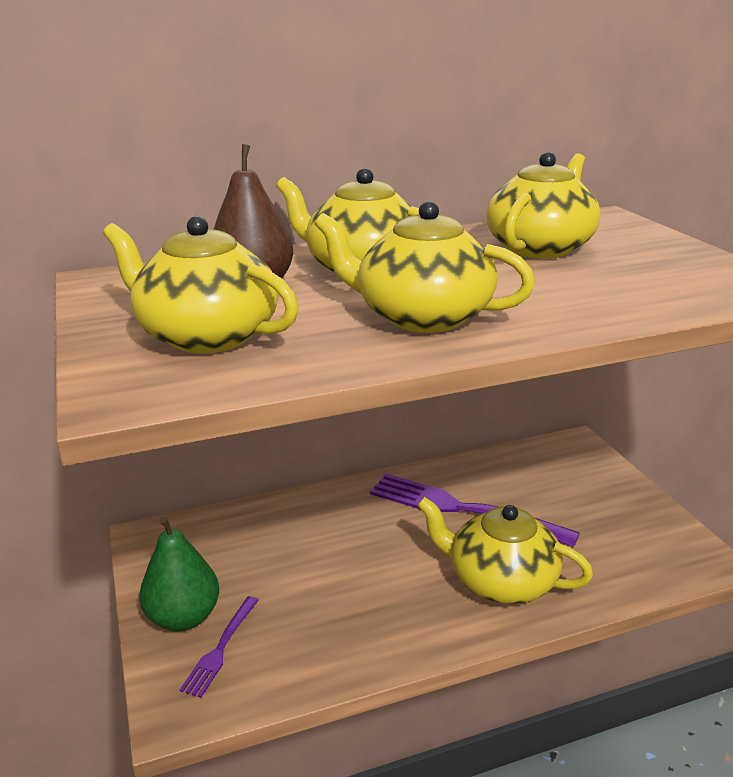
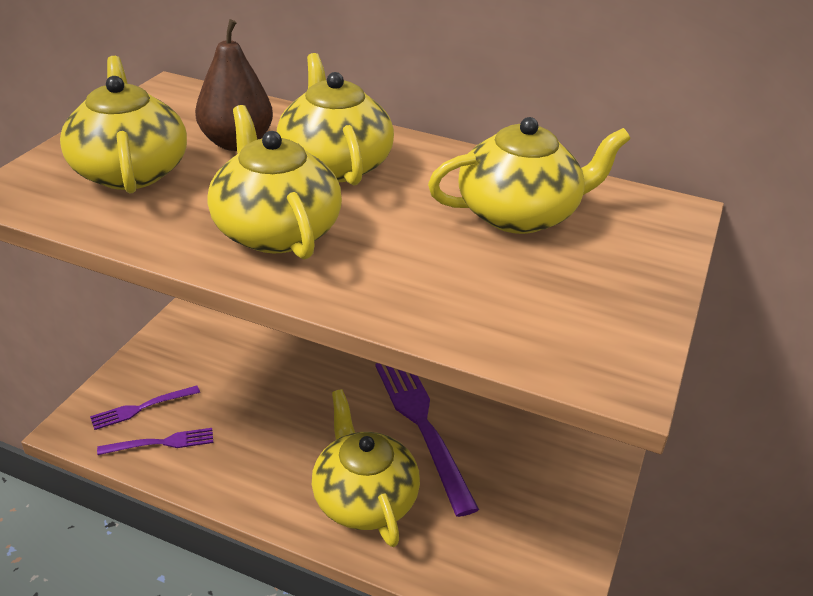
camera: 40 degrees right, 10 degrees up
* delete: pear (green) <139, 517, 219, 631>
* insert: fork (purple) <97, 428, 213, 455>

* [Required action] Reproduce the data in full. Do not carry over any picture.

* [Task result]
camera: 40 degrees right, 10 degrees up
* delete: pear (green) <139, 517, 219, 631>
* insert: fork (purple) <97, 428, 213, 455>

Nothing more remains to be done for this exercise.